- Work required -
Only the pictures stay out; every record is to be quoted exactly.

- Coordinate-based object records -
--

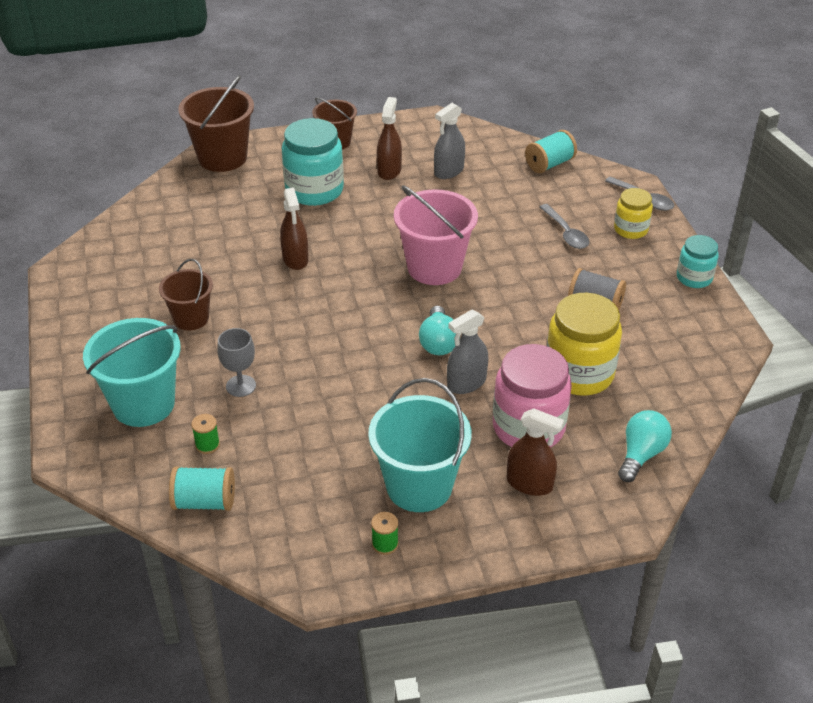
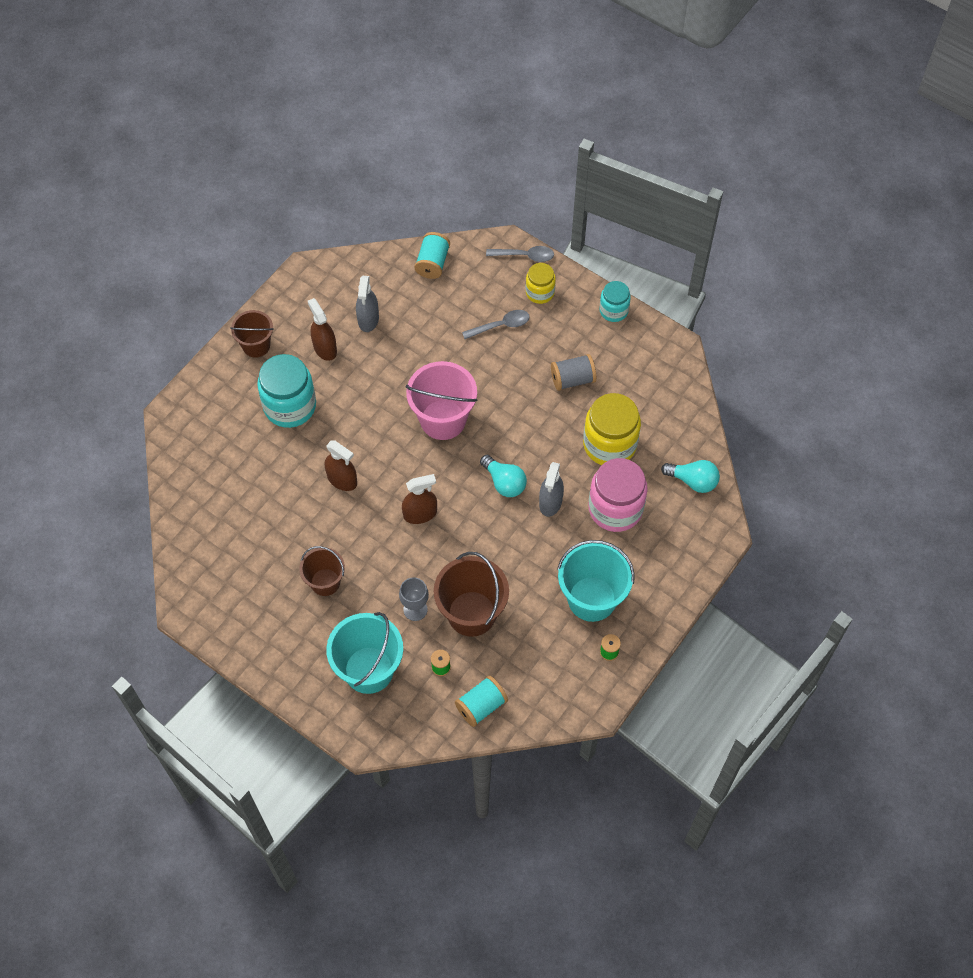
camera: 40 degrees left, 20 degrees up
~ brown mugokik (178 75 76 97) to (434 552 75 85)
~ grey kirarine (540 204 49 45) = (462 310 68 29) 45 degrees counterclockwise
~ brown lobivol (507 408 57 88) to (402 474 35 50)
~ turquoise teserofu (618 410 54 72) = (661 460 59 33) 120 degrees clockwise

--

- Exercise answer -
camera: 40 degrees left, 20 degrees up
~ brown mugokik (178 75 76 97) to (434 552 75 85)
~ grey kirarine (540 204 49 45) = (462 310 68 29) 45 degrees counterclockwise
~ brown lobivol (507 408 57 88) to (402 474 35 50)
~ turquoise teserofu (618 410 54 72) = (661 460 59 33) 120 degrees clockwise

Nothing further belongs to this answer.